(Coordinate-based change listings)
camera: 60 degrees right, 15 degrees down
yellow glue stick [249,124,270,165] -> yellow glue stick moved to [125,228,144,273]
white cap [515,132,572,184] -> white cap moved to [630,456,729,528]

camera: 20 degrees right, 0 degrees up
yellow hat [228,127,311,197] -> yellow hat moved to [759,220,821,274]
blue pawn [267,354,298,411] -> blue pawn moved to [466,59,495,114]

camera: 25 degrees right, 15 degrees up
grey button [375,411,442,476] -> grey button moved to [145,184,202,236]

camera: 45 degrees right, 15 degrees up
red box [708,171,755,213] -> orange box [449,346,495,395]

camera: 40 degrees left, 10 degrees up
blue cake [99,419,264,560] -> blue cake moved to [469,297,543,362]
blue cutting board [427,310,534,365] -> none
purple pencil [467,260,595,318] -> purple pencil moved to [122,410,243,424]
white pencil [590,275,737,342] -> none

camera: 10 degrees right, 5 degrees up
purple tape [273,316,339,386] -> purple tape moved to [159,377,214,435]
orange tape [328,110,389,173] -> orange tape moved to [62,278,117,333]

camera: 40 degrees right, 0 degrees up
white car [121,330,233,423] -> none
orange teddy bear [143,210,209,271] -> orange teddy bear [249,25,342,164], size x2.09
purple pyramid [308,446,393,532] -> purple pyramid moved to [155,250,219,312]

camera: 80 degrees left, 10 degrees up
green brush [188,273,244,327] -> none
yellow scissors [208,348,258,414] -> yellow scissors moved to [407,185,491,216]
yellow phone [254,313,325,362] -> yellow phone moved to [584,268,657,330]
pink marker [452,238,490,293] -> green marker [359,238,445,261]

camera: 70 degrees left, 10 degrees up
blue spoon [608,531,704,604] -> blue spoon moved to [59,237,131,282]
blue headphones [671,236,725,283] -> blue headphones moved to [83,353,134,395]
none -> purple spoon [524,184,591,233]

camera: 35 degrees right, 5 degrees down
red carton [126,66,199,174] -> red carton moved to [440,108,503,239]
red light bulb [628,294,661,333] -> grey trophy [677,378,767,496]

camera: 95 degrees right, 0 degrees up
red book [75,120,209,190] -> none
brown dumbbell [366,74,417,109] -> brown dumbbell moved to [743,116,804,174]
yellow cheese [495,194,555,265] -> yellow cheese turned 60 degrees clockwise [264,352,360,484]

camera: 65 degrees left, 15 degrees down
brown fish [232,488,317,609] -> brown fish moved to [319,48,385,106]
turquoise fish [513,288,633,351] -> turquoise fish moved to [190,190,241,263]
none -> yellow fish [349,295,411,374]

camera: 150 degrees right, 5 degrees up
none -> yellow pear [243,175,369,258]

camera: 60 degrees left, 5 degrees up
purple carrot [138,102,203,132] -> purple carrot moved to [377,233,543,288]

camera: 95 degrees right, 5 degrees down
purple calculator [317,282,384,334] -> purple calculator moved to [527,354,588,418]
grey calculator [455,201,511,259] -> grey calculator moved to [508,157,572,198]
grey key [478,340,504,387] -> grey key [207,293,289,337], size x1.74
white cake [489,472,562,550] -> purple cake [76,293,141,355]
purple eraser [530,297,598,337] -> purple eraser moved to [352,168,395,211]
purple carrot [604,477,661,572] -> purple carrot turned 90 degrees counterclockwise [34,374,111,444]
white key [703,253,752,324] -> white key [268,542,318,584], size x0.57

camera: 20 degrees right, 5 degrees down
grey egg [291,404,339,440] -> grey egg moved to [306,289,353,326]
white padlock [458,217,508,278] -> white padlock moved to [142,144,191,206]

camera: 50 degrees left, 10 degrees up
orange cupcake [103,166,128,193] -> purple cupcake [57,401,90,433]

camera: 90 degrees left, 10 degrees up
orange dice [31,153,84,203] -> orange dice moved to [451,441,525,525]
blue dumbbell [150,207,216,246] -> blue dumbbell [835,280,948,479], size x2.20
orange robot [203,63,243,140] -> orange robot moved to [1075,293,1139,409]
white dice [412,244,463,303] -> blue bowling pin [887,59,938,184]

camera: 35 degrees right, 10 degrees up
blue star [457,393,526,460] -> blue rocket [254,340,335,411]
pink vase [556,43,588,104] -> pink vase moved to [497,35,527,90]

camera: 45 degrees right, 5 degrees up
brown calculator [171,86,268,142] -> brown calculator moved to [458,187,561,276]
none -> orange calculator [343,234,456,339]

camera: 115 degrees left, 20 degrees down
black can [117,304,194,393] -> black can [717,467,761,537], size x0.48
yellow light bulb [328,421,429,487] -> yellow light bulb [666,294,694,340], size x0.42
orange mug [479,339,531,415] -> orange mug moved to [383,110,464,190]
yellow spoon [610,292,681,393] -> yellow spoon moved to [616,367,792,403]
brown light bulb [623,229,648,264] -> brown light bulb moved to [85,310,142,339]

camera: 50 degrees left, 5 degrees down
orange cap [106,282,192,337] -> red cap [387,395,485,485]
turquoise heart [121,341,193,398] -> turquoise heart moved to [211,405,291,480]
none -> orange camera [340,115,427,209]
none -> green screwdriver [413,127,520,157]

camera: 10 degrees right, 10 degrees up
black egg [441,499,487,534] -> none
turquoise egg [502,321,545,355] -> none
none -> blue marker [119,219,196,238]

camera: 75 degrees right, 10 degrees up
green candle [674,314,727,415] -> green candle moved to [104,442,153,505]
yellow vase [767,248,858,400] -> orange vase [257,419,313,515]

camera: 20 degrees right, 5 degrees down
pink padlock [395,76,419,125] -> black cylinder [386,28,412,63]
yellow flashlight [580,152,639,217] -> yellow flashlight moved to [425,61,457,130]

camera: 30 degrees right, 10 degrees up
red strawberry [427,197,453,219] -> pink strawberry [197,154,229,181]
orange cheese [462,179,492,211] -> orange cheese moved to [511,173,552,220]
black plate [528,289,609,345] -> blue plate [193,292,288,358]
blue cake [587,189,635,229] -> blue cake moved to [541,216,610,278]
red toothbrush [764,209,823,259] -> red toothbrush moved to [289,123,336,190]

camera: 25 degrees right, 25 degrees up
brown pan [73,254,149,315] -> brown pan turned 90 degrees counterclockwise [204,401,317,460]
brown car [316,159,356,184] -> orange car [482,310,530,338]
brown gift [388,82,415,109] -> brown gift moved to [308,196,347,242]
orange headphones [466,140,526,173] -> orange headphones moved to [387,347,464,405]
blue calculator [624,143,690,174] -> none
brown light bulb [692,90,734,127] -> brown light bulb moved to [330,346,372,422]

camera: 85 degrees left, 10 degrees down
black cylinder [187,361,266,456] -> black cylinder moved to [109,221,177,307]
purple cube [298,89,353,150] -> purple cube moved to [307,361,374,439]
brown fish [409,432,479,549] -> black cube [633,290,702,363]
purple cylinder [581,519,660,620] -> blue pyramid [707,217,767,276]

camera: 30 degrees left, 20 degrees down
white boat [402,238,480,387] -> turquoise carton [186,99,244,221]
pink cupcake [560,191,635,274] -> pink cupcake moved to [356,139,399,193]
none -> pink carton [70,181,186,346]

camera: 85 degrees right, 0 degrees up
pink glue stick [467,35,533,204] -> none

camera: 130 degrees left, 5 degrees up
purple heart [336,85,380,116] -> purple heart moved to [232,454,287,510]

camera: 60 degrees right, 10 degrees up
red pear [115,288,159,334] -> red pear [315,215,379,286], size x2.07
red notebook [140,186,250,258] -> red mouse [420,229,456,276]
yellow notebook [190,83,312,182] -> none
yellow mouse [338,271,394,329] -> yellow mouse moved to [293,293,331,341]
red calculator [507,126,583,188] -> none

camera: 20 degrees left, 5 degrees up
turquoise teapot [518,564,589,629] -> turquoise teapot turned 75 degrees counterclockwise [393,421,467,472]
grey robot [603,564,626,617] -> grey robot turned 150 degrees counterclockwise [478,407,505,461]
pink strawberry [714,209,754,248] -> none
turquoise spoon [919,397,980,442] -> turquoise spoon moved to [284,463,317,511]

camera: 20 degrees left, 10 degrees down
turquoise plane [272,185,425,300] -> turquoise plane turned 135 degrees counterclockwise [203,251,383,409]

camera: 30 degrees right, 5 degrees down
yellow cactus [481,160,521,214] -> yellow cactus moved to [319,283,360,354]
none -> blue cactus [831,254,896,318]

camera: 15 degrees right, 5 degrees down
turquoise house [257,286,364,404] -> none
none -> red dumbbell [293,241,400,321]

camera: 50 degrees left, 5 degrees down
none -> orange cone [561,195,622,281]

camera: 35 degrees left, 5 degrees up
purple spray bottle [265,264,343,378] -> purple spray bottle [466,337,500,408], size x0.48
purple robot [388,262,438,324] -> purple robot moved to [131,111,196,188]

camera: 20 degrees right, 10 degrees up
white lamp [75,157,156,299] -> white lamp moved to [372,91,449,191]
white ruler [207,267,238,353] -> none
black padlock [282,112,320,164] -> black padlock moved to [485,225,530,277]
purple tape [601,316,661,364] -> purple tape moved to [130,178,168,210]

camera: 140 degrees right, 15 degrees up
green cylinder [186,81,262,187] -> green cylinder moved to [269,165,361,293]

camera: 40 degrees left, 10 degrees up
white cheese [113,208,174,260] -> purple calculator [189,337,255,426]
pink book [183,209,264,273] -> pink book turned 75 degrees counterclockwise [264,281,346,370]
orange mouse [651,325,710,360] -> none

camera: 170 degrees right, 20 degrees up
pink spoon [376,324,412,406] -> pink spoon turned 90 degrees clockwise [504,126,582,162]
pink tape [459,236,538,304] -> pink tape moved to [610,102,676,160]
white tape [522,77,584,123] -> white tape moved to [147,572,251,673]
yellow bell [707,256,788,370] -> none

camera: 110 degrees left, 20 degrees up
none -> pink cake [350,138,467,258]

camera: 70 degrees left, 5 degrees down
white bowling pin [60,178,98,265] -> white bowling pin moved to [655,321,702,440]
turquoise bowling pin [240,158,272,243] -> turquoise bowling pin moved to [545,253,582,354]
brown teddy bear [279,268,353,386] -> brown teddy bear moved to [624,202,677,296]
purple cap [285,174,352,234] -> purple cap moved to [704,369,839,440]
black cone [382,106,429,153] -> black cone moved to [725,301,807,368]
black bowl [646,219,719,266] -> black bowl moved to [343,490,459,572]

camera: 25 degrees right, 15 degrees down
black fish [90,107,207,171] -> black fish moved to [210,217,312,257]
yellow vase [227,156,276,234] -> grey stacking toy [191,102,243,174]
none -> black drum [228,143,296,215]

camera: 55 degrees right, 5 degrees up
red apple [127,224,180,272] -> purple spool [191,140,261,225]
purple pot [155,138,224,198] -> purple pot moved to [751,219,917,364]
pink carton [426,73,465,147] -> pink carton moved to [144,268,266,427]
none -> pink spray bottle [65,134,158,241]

**Instructions for the task:** Scan the data for the string "padlock" and copy each line in which it occurs.

**Solution:**
white padlock [458,217,508,278] -> white padlock moved to [142,144,191,206]
pink padlock [395,76,419,125] -> black cylinder [386,28,412,63]
black padlock [282,112,320,164] -> black padlock moved to [485,225,530,277]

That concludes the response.